WORK TASK
Transcribe the records word for word. Leave every picture out.

□ □ □ □

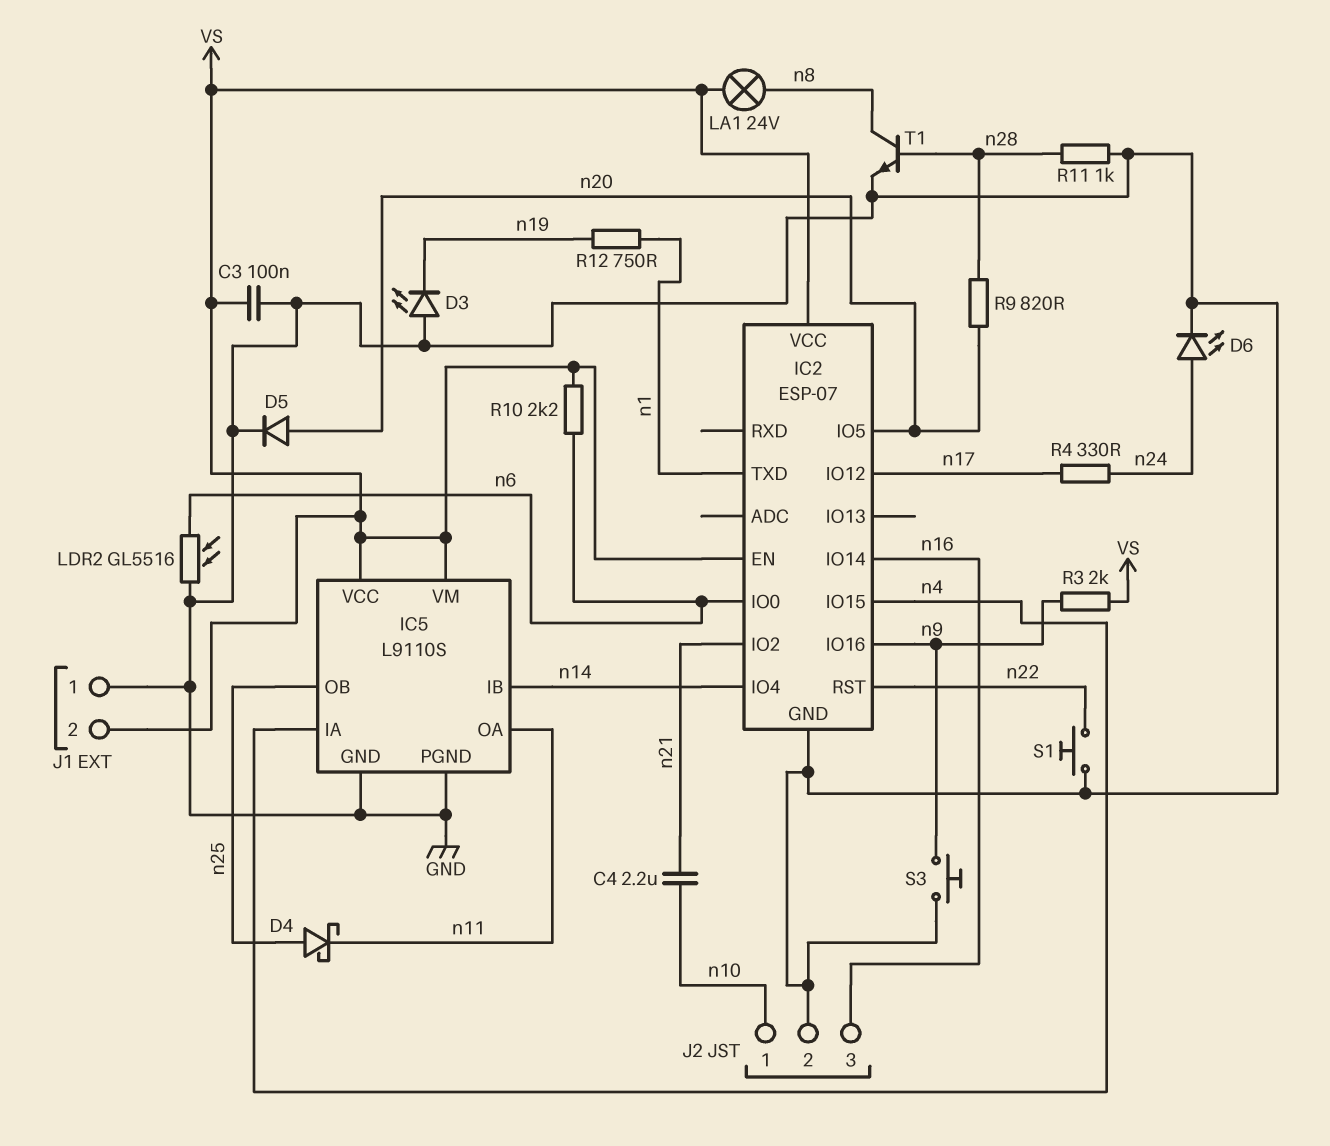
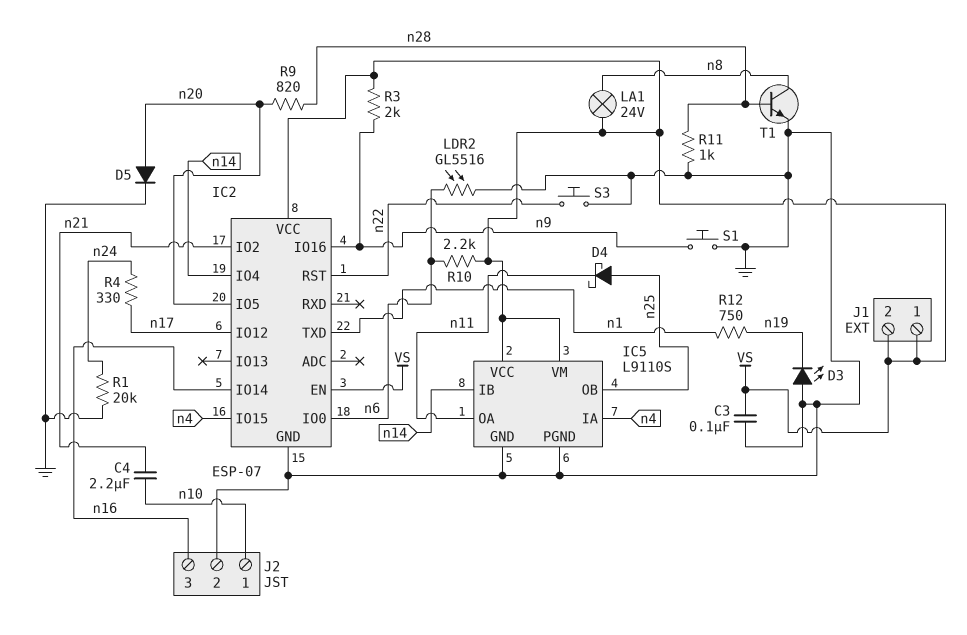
D6: LED (A n24, K GND) -> none
J1 pin 1: GND -> VS
R1: none -> 20k (GND, n24)
S1: button (GND, n22) -> button (GND, n9)
S3: button (GND, n9) -> button (GND, n22)

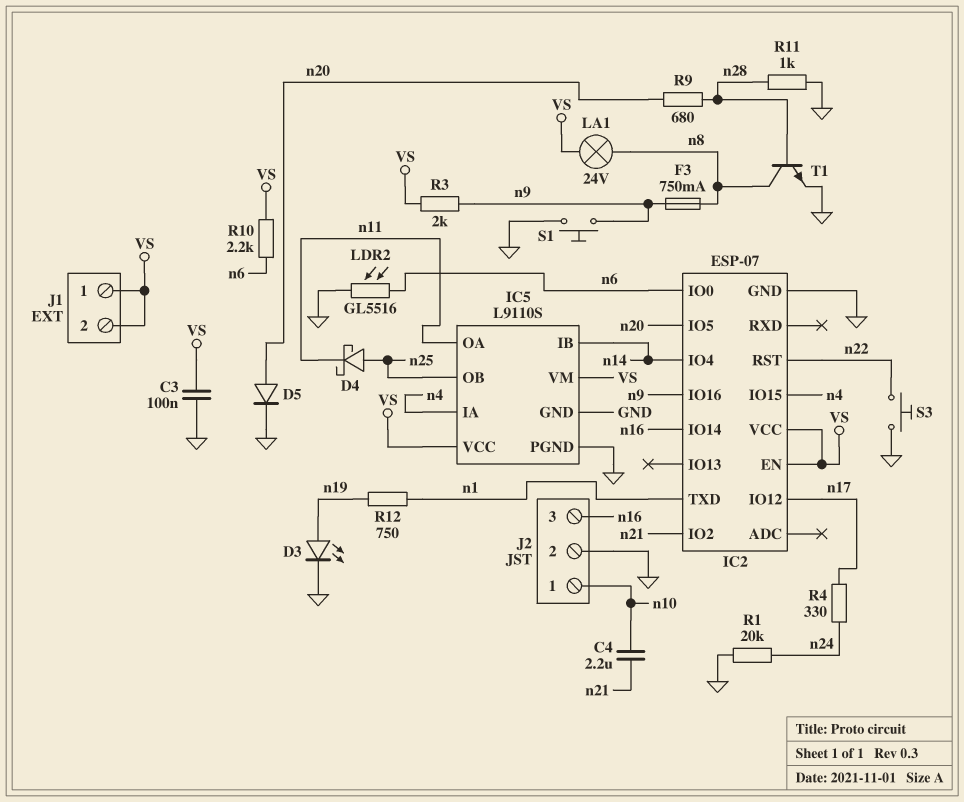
D3: LED (A GND, K n19) -> LED (A n19, K GND)
F3: none -> 750mA (n8, n9)
R9: 820 (n20, n28) -> 680 (n20, n28)

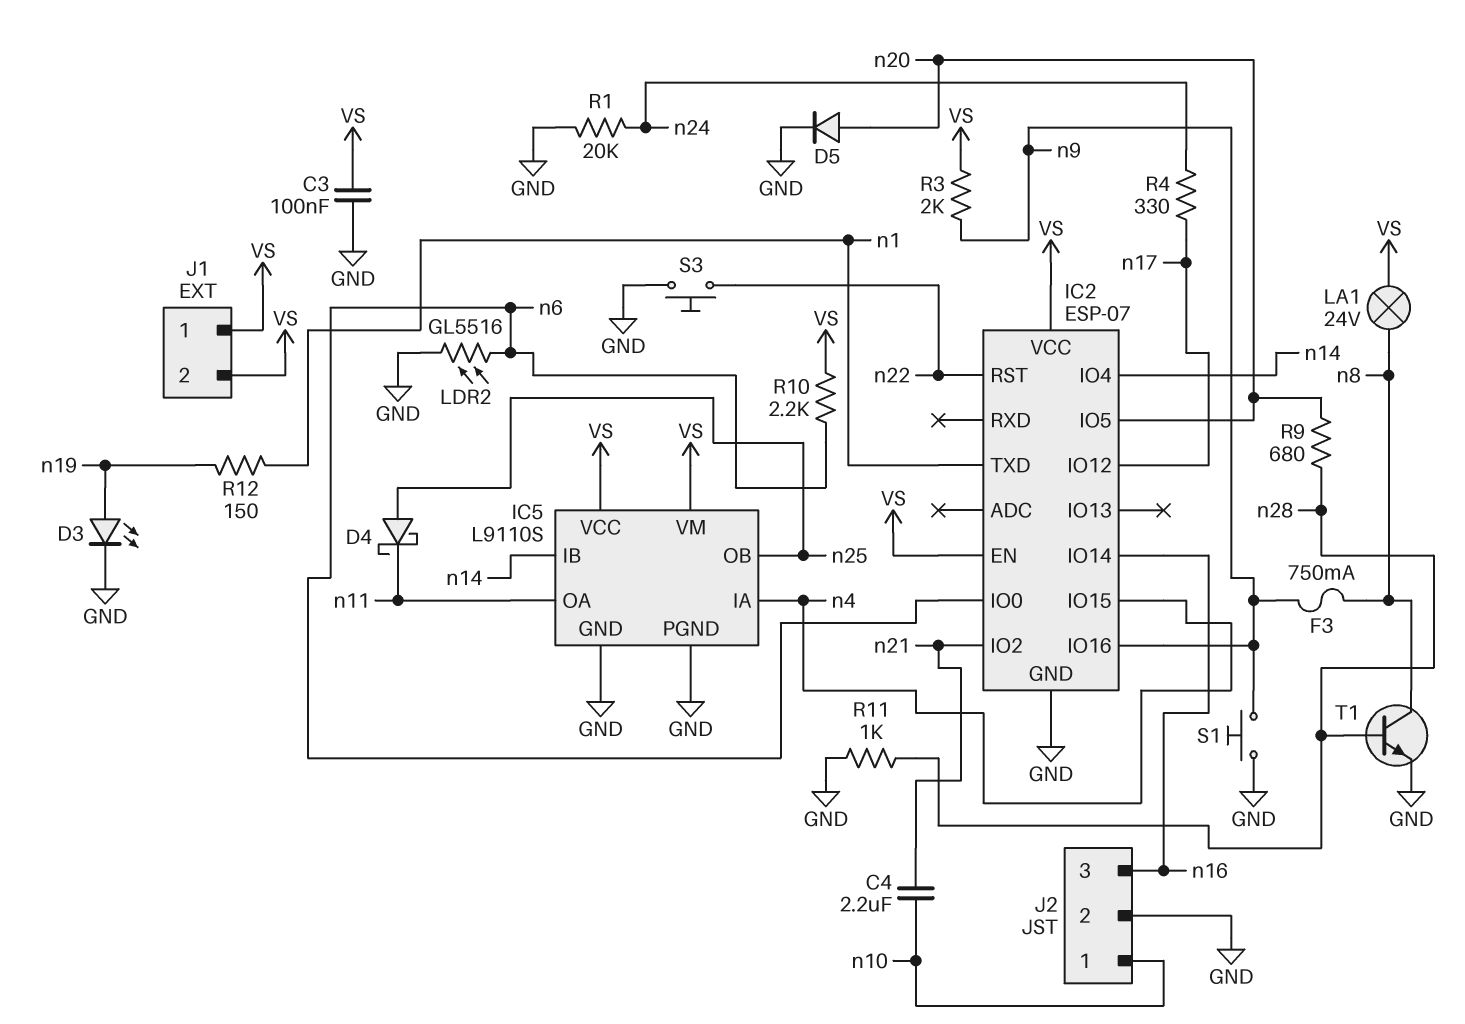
R12: 750 (n1, n19) -> 150 (n1, n19)

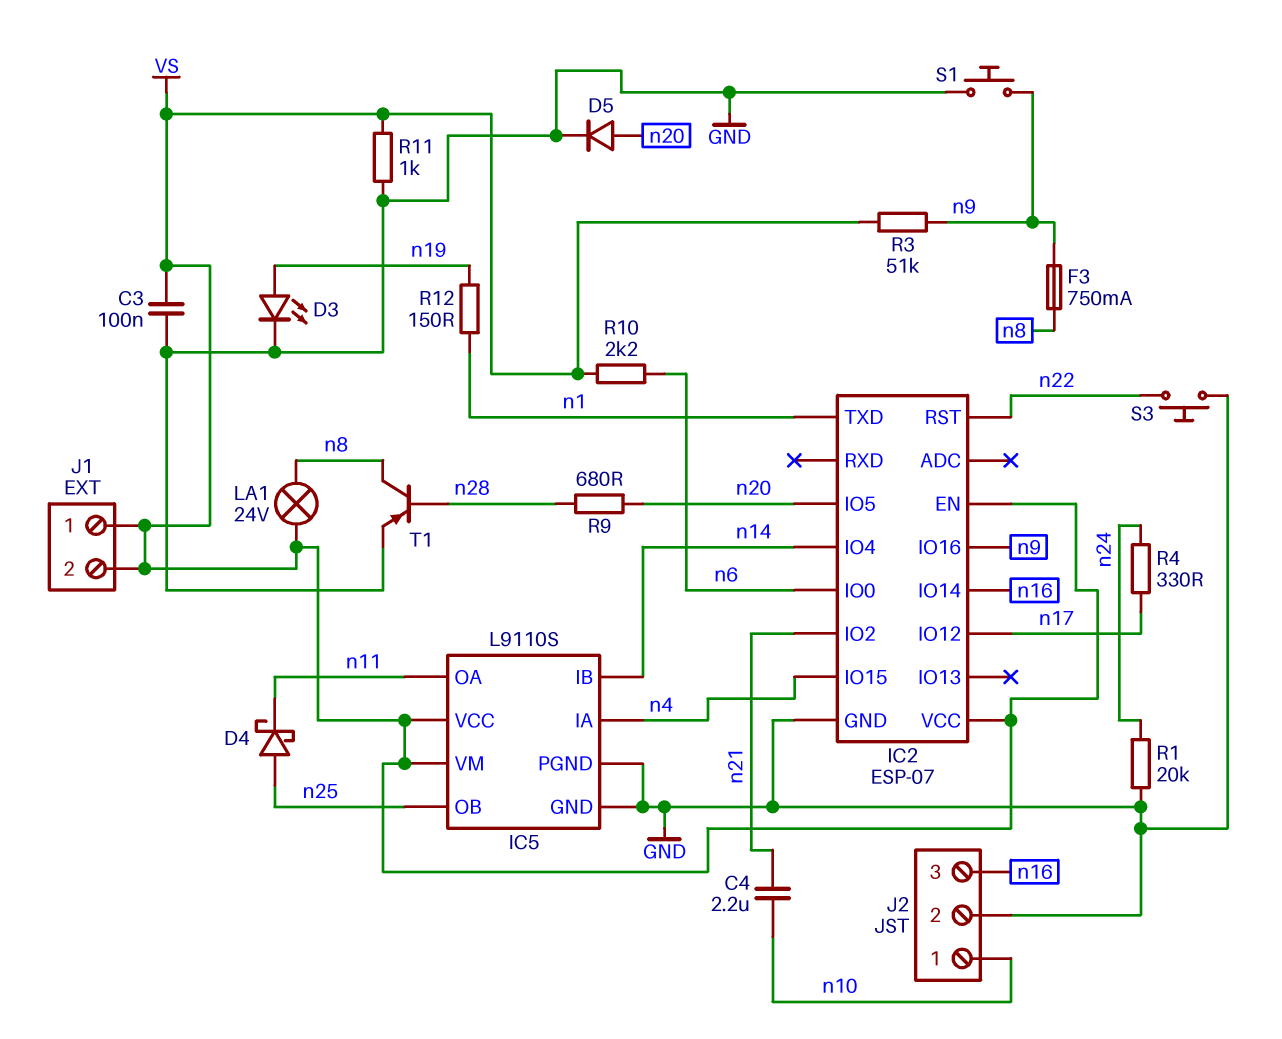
LDR2: GL5516 (GND, n6) -> none
R3: 2k (VS, n9) -> 51k (VS, n9)
R11: 1k (GND, n28) -> 1k (GND, VS)
T1: NPN (B n28, C n8, E GND) -> PNP (B n28, C n8, E GND)

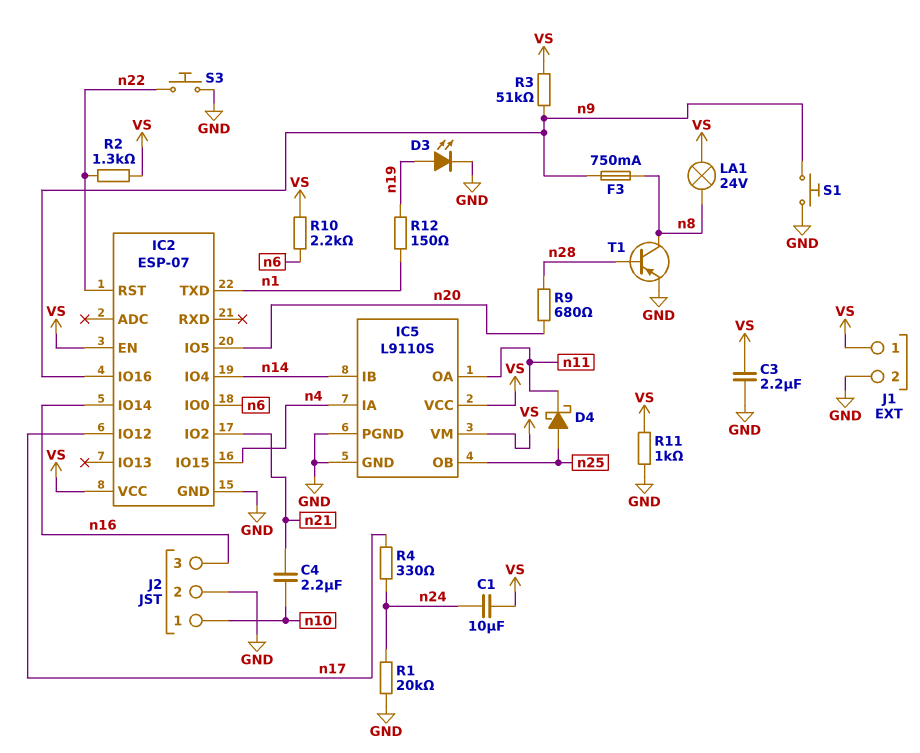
C1: none -> 10uF (VS, n24)
C3: 100nF (GND, VS) -> 2.2uF (GND, VS)
D5: diode (A n20, K GND) -> none
J1 pin 2: VS -> GND
R2: none -> 1.3k (VS, n22)

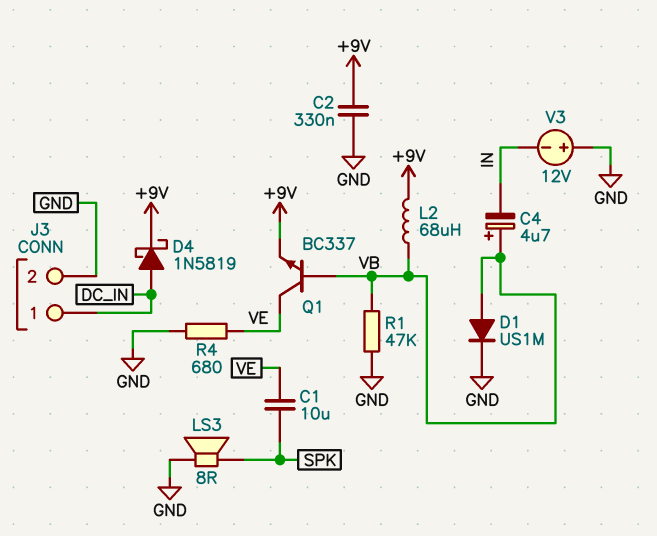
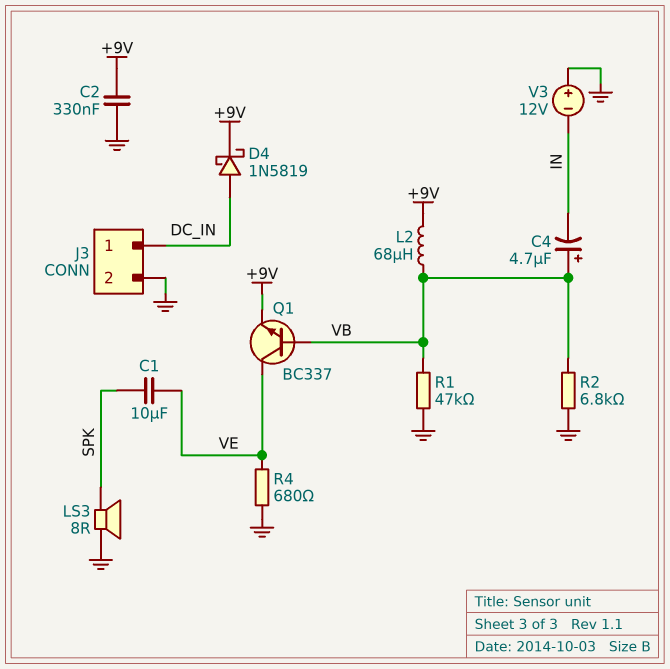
D1: diode US1M (A VB, K GND) -> none
R2: none -> 6.8k (GND, VB)

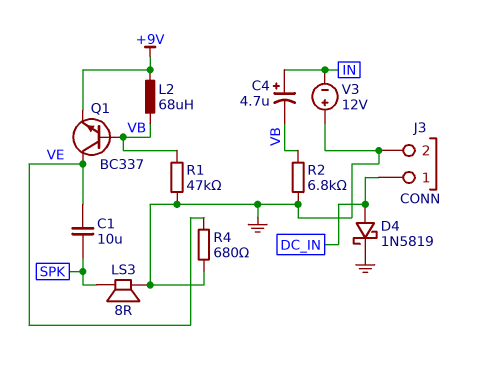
C2: 330nF (+9V, GND) -> none
C4: 4.7uF (plus VB, minus IN) -> 4.7uF (plus IN, minus VB)
D4: schottky 1N5819 (A DC_IN, K +9V) -> schottky 1N5819 (A DC_IN, K GND)

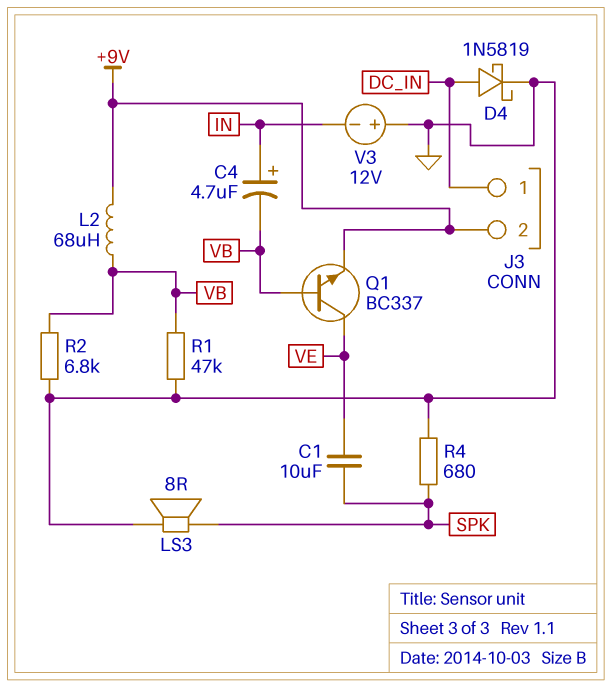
J3 pin 2: GND -> +9V
R4: 680 (GND, VE) -> 680 (GND, SPK)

□ □ □ □

SOLUTION FOR THIS TASK
D6: LED (A n24, K GND) -> none
J1 pin 1: GND -> VS
R1: none -> 20k (GND, n24)
S1: button (GND, n22) -> button (GND, n9)
S3: button (GND, n9) -> button (GND, n22)

D3: LED (A GND, K n19) -> LED (A n19, K GND)
F3: none -> 750mA (n8, n9)
R9: 820 (n20, n28) -> 680 (n20, n28)

R12: 750 (n1, n19) -> 150 (n1, n19)

LDR2: GL5516 (GND, n6) -> none
R3: 2k (VS, n9) -> 51k (VS, n9)
R11: 1k (GND, n28) -> 1k (GND, VS)
T1: NPN (B n28, C n8, E GND) -> PNP (B n28, C n8, E GND)

C1: none -> 10uF (VS, n24)
C3: 100nF (GND, VS) -> 2.2uF (GND, VS)
D5: diode (A n20, K GND) -> none
J1 pin 2: VS -> GND
R2: none -> 1.3k (VS, n22)

D1: diode US1M (A VB, K GND) -> none
R2: none -> 6.8k (GND, VB)

C2: 330nF (+9V, GND) -> none
C4: 4.7uF (plus VB, minus IN) -> 4.7uF (plus IN, minus VB)
D4: schottky 1N5819 (A DC_IN, K +9V) -> schottky 1N5819 (A DC_IN, K GND)

J3 pin 2: GND -> +9V
R4: 680 (GND, VE) -> 680 (GND, SPK)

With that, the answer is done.